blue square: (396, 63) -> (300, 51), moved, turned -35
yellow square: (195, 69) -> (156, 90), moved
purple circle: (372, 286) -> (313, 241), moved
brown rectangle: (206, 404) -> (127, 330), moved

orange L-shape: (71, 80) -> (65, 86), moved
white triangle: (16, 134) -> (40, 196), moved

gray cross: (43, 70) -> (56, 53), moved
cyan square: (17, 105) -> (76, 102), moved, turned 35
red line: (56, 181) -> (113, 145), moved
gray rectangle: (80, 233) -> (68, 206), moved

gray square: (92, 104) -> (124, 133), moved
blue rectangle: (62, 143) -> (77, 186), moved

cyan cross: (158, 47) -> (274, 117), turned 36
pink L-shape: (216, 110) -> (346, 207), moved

--

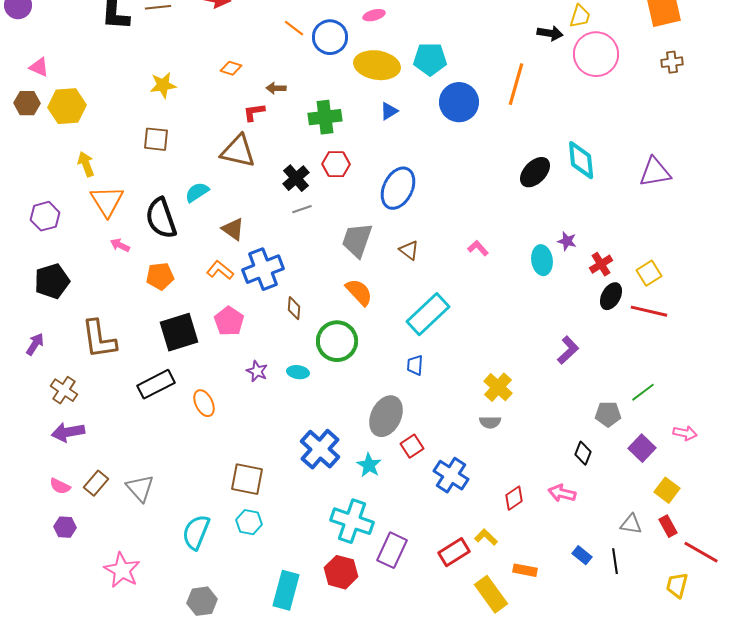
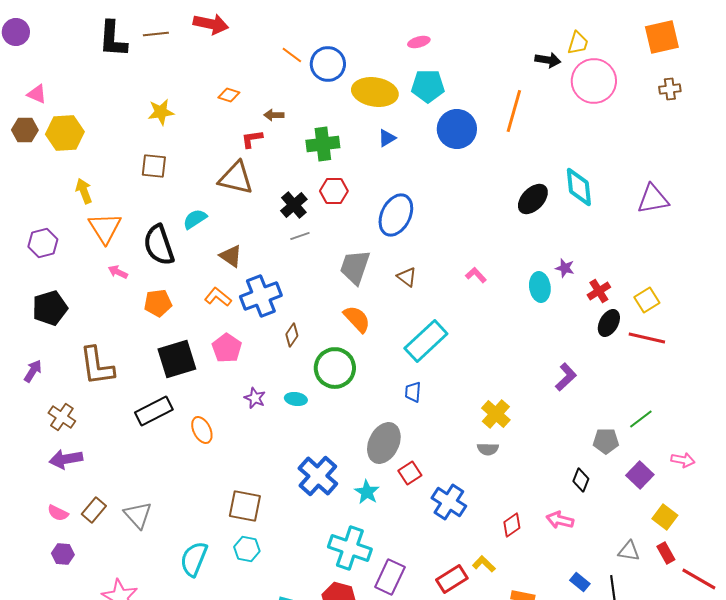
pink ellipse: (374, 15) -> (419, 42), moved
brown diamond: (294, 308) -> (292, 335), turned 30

--

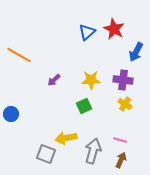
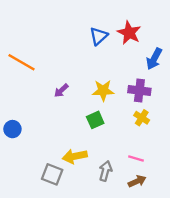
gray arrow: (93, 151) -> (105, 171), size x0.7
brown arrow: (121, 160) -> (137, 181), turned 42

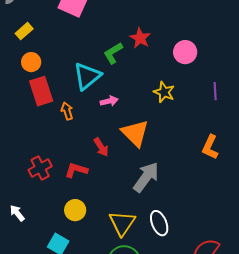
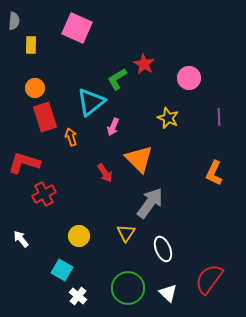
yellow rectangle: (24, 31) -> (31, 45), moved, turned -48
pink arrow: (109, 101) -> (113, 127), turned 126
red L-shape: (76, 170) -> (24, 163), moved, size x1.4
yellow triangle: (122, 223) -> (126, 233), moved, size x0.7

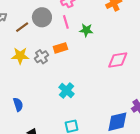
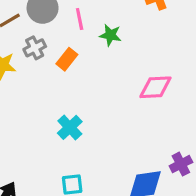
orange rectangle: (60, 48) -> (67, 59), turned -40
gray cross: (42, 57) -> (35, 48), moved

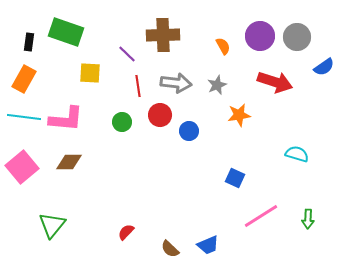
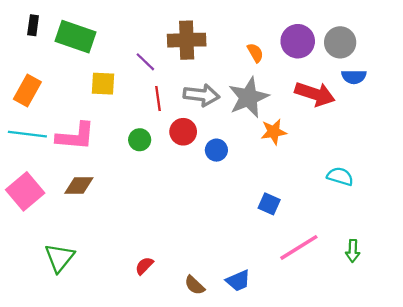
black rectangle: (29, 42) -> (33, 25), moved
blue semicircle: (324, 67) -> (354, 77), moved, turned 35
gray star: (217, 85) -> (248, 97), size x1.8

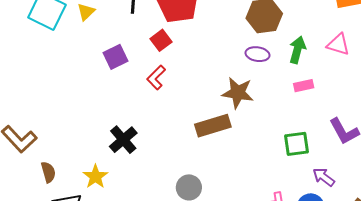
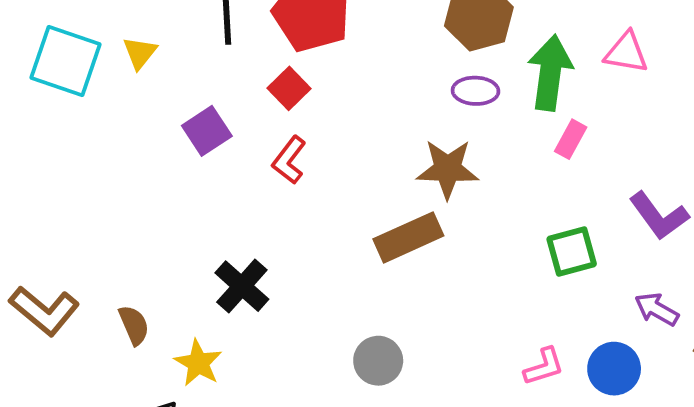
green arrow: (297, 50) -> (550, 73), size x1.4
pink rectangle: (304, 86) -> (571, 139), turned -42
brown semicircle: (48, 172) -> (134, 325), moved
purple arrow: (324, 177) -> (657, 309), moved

# Directions for this task
Above are the records. Copy only the lines from the one with "gray cross: (42, 57) -> (35, 48), moved" through the one with "purple arrow: (324, 177) -> (657, 309), moved", exactly, with no pictures.

# Result of the task
gray cross: (42, 57) -> (35, 48), moved

black rectangle: (29, 42) -> (33, 25), moved
blue semicircle: (324, 67) -> (354, 77), moved, turned 35
gray star: (217, 85) -> (248, 97), size x1.8

green arrow: (297, 50) -> (550, 73), size x1.4
pink rectangle: (304, 86) -> (571, 139), turned -42
brown semicircle: (48, 172) -> (134, 325), moved
purple arrow: (324, 177) -> (657, 309), moved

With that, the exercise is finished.